Object state change records:
________

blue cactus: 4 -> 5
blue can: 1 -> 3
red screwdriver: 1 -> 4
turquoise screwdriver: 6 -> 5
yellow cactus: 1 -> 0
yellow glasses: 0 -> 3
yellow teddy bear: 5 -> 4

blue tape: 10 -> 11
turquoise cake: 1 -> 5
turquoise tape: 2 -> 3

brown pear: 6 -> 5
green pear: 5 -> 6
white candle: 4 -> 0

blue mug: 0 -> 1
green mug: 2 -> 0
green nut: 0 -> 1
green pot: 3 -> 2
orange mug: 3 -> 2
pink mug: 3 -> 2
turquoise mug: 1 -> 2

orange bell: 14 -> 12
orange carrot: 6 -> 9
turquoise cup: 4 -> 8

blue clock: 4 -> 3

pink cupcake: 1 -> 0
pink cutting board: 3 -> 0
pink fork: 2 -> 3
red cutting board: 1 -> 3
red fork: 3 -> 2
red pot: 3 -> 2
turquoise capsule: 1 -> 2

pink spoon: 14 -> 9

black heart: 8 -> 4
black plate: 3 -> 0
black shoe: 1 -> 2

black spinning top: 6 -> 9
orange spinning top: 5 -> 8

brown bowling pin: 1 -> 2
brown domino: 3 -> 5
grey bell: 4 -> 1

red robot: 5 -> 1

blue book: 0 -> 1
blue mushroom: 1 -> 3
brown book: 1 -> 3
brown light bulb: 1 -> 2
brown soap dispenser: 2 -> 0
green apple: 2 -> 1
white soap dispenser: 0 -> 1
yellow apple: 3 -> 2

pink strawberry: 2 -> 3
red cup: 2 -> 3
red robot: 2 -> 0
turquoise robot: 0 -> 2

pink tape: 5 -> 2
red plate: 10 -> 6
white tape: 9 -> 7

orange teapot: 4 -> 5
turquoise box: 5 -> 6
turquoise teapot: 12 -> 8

________

- **WHAT YOU NEED TO DO**:
The response should be an exact copy of all the records above.

- **EXERCISE ANSWER**:
blue cactus: 4 -> 5
blue can: 1 -> 3
red screwdriver: 1 -> 4
turquoise screwdriver: 6 -> 5
yellow cactus: 1 -> 0
yellow glasses: 0 -> 3
yellow teddy bear: 5 -> 4

blue tape: 10 -> 11
turquoise cake: 1 -> 5
turquoise tape: 2 -> 3

brown pear: 6 -> 5
green pear: 5 -> 6
white candle: 4 -> 0

blue mug: 0 -> 1
green mug: 2 -> 0
green nut: 0 -> 1
green pot: 3 -> 2
orange mug: 3 -> 2
pink mug: 3 -> 2
turquoise mug: 1 -> 2

orange bell: 14 -> 12
orange carrot: 6 -> 9
turquoise cup: 4 -> 8

blue clock: 4 -> 3

pink cupcake: 1 -> 0
pink cutting board: 3 -> 0
pink fork: 2 -> 3
red cutting board: 1 -> 3
red fork: 3 -> 2
red pot: 3 -> 2
turquoise capsule: 1 -> 2

pink spoon: 14 -> 9

black heart: 8 -> 4
black plate: 3 -> 0
black shoe: 1 -> 2

black spinning top: 6 -> 9
orange spinning top: 5 -> 8

brown bowling pin: 1 -> 2
brown domino: 3 -> 5
grey bell: 4 -> 1

red robot: 5 -> 1

blue book: 0 -> 1
blue mushroom: 1 -> 3
brown book: 1 -> 3
brown light bulb: 1 -> 2
brown soap dispenser: 2 -> 0
green apple: 2 -> 1
white soap dispenser: 0 -> 1
yellow apple: 3 -> 2

pink strawberry: 2 -> 3
red cup: 2 -> 3
red robot: 2 -> 0
turquoise robot: 0 -> 2

pink tape: 5 -> 2
red plate: 10 -> 6
white tape: 9 -> 7

orange teapot: 4 -> 5
turquoise box: 5 -> 6
turquoise teapot: 12 -> 8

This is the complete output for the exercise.